#### EXERCISE PROMPT
Will you give every entry again exactly as it stands?

(RECORDS TO USE Opens)

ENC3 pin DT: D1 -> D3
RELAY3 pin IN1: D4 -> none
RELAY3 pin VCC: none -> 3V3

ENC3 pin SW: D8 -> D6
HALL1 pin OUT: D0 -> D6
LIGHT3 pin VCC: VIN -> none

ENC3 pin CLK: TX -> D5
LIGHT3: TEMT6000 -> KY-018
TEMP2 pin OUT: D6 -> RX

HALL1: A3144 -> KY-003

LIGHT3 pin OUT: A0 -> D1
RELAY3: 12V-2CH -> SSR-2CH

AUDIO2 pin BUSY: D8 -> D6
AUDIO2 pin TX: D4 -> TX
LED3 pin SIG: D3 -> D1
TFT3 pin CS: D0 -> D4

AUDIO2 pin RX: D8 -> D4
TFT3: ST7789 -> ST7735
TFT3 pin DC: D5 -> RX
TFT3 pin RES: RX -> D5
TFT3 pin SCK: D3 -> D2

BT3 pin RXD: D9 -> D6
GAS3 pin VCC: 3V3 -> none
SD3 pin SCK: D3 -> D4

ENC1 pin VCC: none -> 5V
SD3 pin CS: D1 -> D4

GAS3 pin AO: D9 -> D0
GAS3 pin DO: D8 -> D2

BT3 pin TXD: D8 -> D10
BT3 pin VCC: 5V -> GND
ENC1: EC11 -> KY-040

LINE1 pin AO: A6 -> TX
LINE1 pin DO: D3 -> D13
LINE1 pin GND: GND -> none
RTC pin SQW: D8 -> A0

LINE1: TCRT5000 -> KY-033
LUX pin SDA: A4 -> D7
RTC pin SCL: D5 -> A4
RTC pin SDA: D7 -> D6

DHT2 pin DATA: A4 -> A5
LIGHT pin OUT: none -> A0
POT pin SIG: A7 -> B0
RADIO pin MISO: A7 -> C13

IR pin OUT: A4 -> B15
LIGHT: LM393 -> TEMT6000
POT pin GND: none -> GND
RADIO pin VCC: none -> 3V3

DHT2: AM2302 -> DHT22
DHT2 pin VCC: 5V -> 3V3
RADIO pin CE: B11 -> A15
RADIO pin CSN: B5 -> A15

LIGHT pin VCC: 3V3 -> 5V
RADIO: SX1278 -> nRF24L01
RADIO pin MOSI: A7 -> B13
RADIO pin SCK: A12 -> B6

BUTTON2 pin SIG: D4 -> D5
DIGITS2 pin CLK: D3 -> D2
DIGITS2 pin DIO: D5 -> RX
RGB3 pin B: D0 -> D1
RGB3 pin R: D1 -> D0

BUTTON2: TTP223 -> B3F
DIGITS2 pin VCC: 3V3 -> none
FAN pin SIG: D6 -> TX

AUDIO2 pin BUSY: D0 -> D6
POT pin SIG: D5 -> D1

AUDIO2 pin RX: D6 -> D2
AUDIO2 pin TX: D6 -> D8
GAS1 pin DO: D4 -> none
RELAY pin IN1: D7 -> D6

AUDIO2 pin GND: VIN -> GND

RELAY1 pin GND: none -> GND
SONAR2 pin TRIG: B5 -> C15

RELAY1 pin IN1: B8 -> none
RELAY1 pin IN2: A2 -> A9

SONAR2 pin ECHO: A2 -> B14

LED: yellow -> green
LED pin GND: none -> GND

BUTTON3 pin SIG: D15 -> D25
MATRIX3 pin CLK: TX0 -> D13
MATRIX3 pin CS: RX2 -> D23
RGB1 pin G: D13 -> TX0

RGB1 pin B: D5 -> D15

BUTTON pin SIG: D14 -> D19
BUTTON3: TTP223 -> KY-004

(RECORDS TO USE Closes)

#### PROBLEM SOLUTION
ENC3 pin DT: D1 -> D3
RELAY3 pin IN1: D4 -> none
RELAY3 pin VCC: none -> 3V3

ENC3 pin SW: D8 -> D6
HALL1 pin OUT: D0 -> D6
LIGHT3 pin VCC: VIN -> none

ENC3 pin CLK: TX -> D5
LIGHT3: TEMT6000 -> KY-018
TEMP2 pin OUT: D6 -> RX

HALL1: A3144 -> KY-003

LIGHT3 pin OUT: A0 -> D1
RELAY3: 12V-2CH -> SSR-2CH

AUDIO2 pin BUSY: D8 -> D6
AUDIO2 pin TX: D4 -> TX
LED3 pin SIG: D3 -> D1
TFT3 pin CS: D0 -> D4

AUDIO2 pin RX: D8 -> D4
TFT3: ST7789 -> ST7735
TFT3 pin DC: D5 -> RX
TFT3 pin RES: RX -> D5
TFT3 pin SCK: D3 -> D2

BT3 pin RXD: D9 -> D6
GAS3 pin VCC: 3V3 -> none
SD3 pin SCK: D3 -> D4

ENC1 pin VCC: none -> 5V
SD3 pin CS: D1 -> D4

GAS3 pin AO: D9 -> D0
GAS3 pin DO: D8 -> D2

BT3 pin TXD: D8 -> D10
BT3 pin VCC: 5V -> GND
ENC1: EC11 -> KY-040

LINE1 pin AO: A6 -> TX
LINE1 pin DO: D3 -> D13
LINE1 pin GND: GND -> none
RTC pin SQW: D8 -> A0

LINE1: TCRT5000 -> KY-033
LUX pin SDA: A4 -> D7
RTC pin SCL: D5 -> A4
RTC pin SDA: D7 -> D6

DHT2 pin DATA: A4 -> A5
LIGHT pin OUT: none -> A0
POT pin SIG: A7 -> B0
RADIO pin MISO: A7 -> C13

IR pin OUT: A4 -> B15
LIGHT: LM393 -> TEMT6000
POT pin GND: none -> GND
RADIO pin VCC: none -> 3V3

DHT2: AM2302 -> DHT22
DHT2 pin VCC: 5V -> 3V3
RADIO pin CE: B11 -> A15
RADIO pin CSN: B5 -> A15

LIGHT pin VCC: 3V3 -> 5V
RADIO: SX1278 -> nRF24L01
RADIO pin MOSI: A7 -> B13
RADIO pin SCK: A12 -> B6

BUTTON2 pin SIG: D4 -> D5
DIGITS2 pin CLK: D3 -> D2
DIGITS2 pin DIO: D5 -> RX
RGB3 pin B: D0 -> D1
RGB3 pin R: D1 -> D0

BUTTON2: TTP223 -> B3F
DIGITS2 pin VCC: 3V3 -> none
FAN pin SIG: D6 -> TX

AUDIO2 pin BUSY: D0 -> D6
POT pin SIG: D5 -> D1

AUDIO2 pin RX: D6 -> D2
AUDIO2 pin TX: D6 -> D8
GAS1 pin DO: D4 -> none
RELAY pin IN1: D7 -> D6

AUDIO2 pin GND: VIN -> GND

RELAY1 pin GND: none -> GND
SONAR2 pin TRIG: B5 -> C15

RELAY1 pin IN1: B8 -> none
RELAY1 pin IN2: A2 -> A9

SONAR2 pin ECHO: A2 -> B14

LED: yellow -> green
LED pin GND: none -> GND

BUTTON3 pin SIG: D15 -> D25
MATRIX3 pin CLK: TX0 -> D13
MATRIX3 pin CS: RX2 -> D23
RGB1 pin G: D13 -> TX0

RGB1 pin B: D5 -> D15

BUTTON pin SIG: D14 -> D19
BUTTON3: TTP223 -> KY-004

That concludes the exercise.